*** Given data Section Begins ***
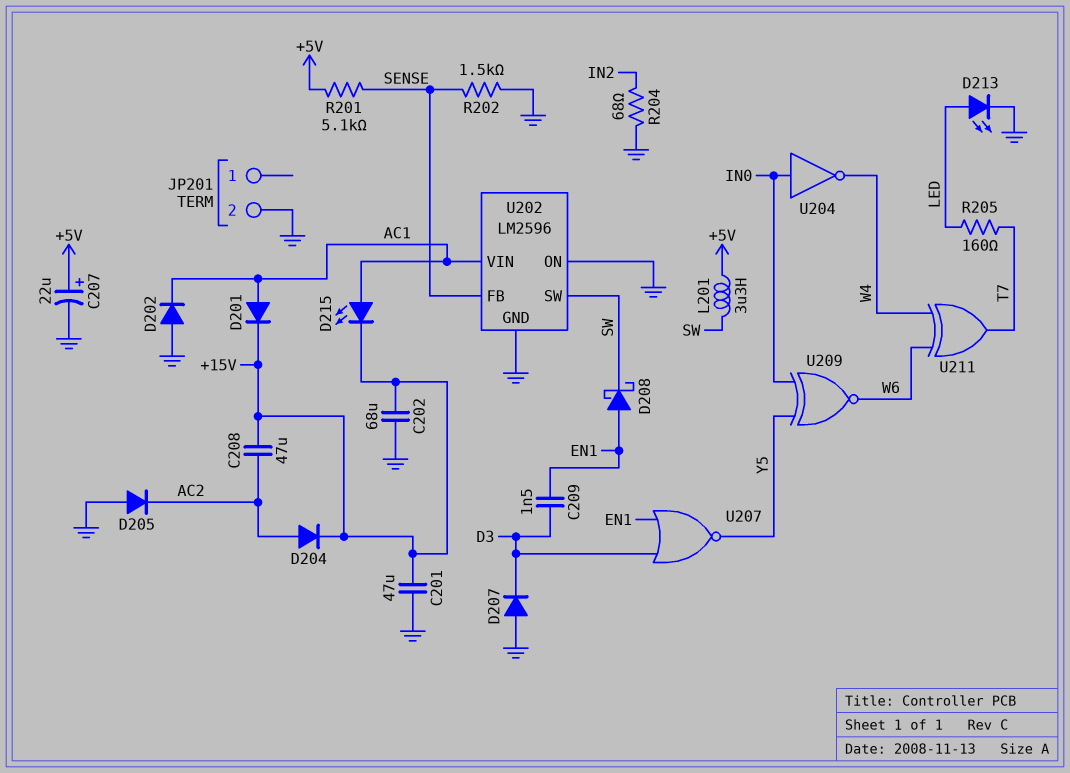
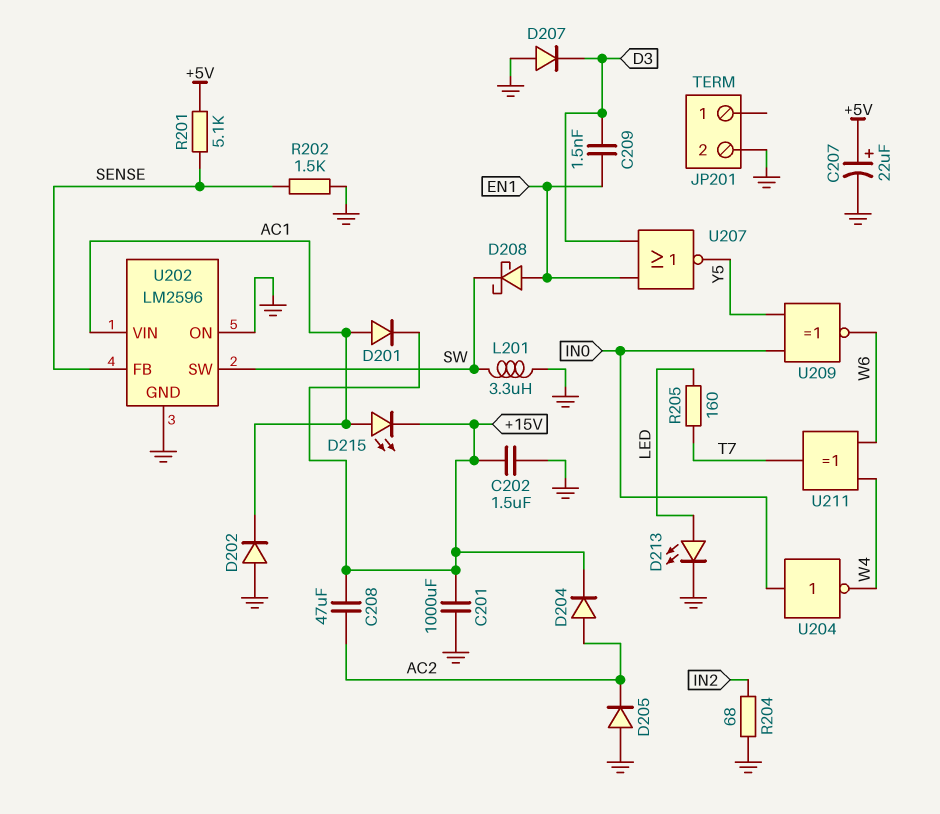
C201: 47uF (+15V, GND) -> 1000uF (+15V, GND)
C202: 68uF (+15V, GND) -> 1.5uF (+15V, GND)
L201: 3.3uH (+5V, SW) -> 3.3uH (GND, SW)

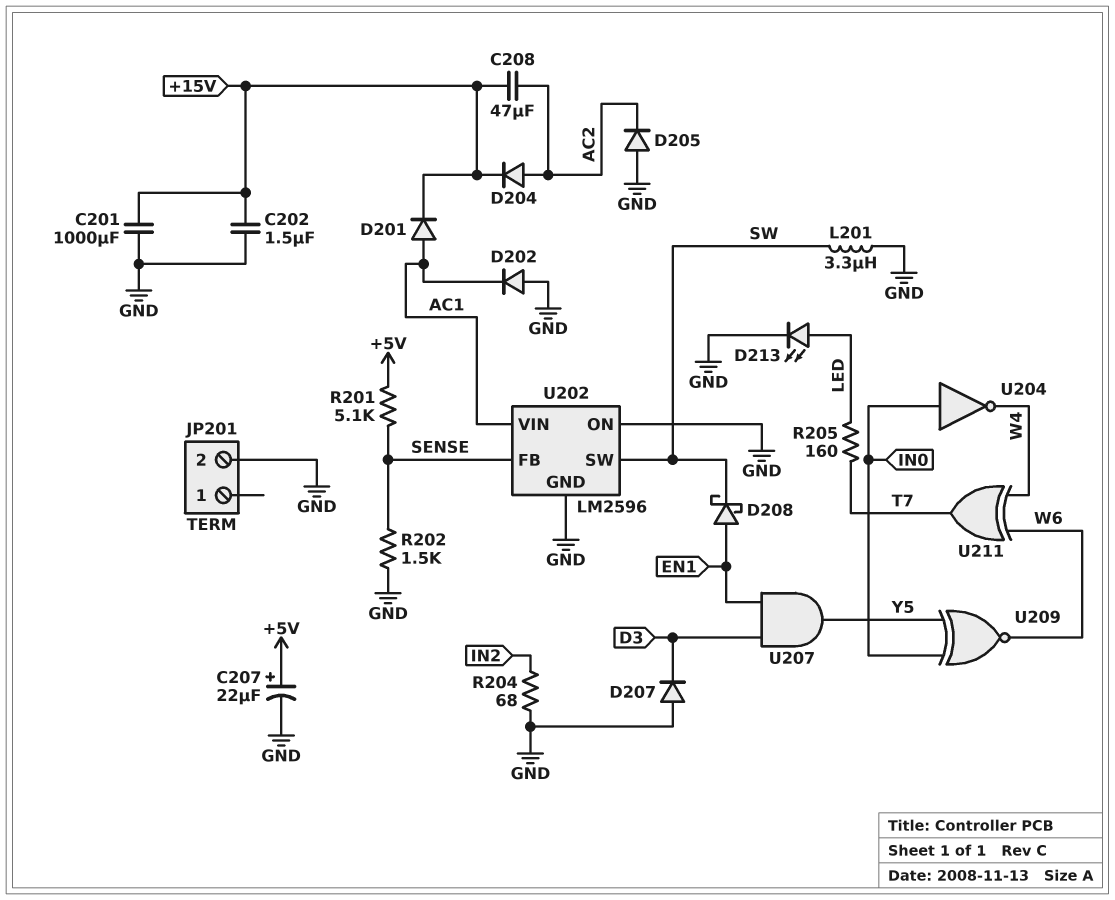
C209: 1.5nF (D3, EN1) -> none
D215: LED (A AC1, K +15V) -> none
U207: NOR (in D3, in EN1, out Y5) -> AND (in D3, in EN1, out Y5)

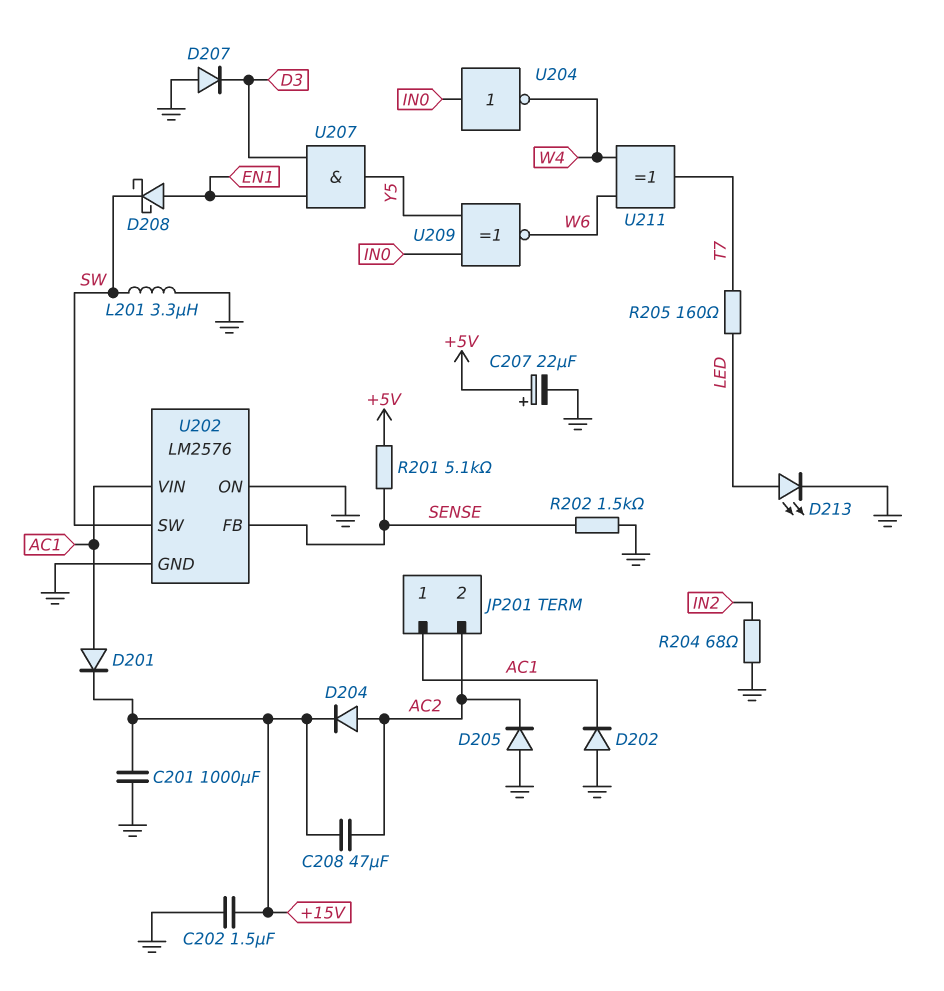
JP201 pin 1: none -> AC1
JP201 pin 2: GND -> AC2
U202: LM2596 -> LM2576

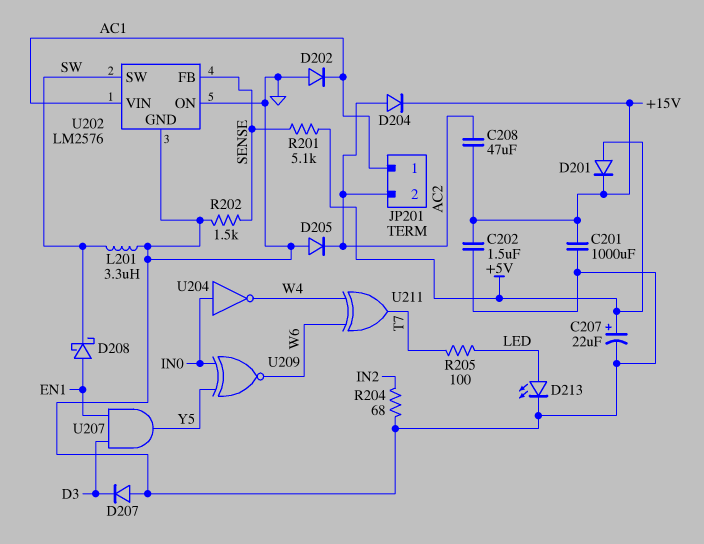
D201: diode (A AC1, K +15V) -> diode (A +5V, K +15V)
R205: 160 (LED, T7) -> 100 (LED, T7)

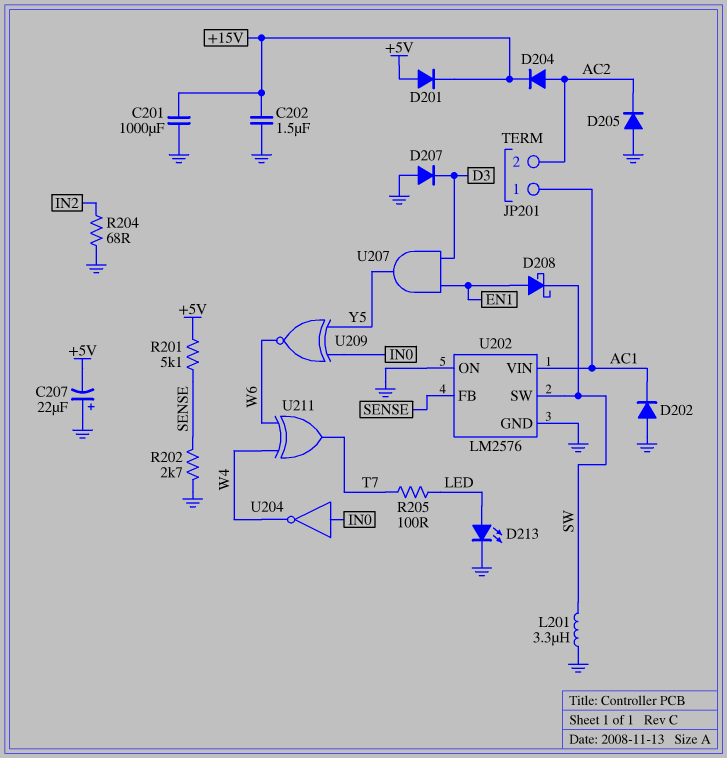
C207: 22uF (plus +5V, minus GND) -> 22uF (plus GND, minus +5V)
C208: 47uF (+15V, AC2) -> none
R202: 1.5k (GND, SENSE) -> 2.7k (GND, SENSE)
*** Given data Section Ends ***
Exercise requirements.
Going from the line that holds "C202: 68uF (+15V, GND) -> 1.5uF (+15V, GND)" to the end of the listing above, copy each line exactly and nothing more, leaving pictures aside.

Task result.
C202: 68uF (+15V, GND) -> 1.5uF (+15V, GND)
L201: 3.3uH (+5V, SW) -> 3.3uH (GND, SW)

C209: 1.5nF (D3, EN1) -> none
D215: LED (A AC1, K +15V) -> none
U207: NOR (in D3, in EN1, out Y5) -> AND (in D3, in EN1, out Y5)

JP201 pin 1: none -> AC1
JP201 pin 2: GND -> AC2
U202: LM2596 -> LM2576

D201: diode (A AC1, K +15V) -> diode (A +5V, K +15V)
R205: 160 (LED, T7) -> 100 (LED, T7)

C207: 22uF (plus +5V, minus GND) -> 22uF (plus GND, minus +5V)
C208: 47uF (+15V, AC2) -> none
R202: 1.5k (GND, SENSE) -> 2.7k (GND, SENSE)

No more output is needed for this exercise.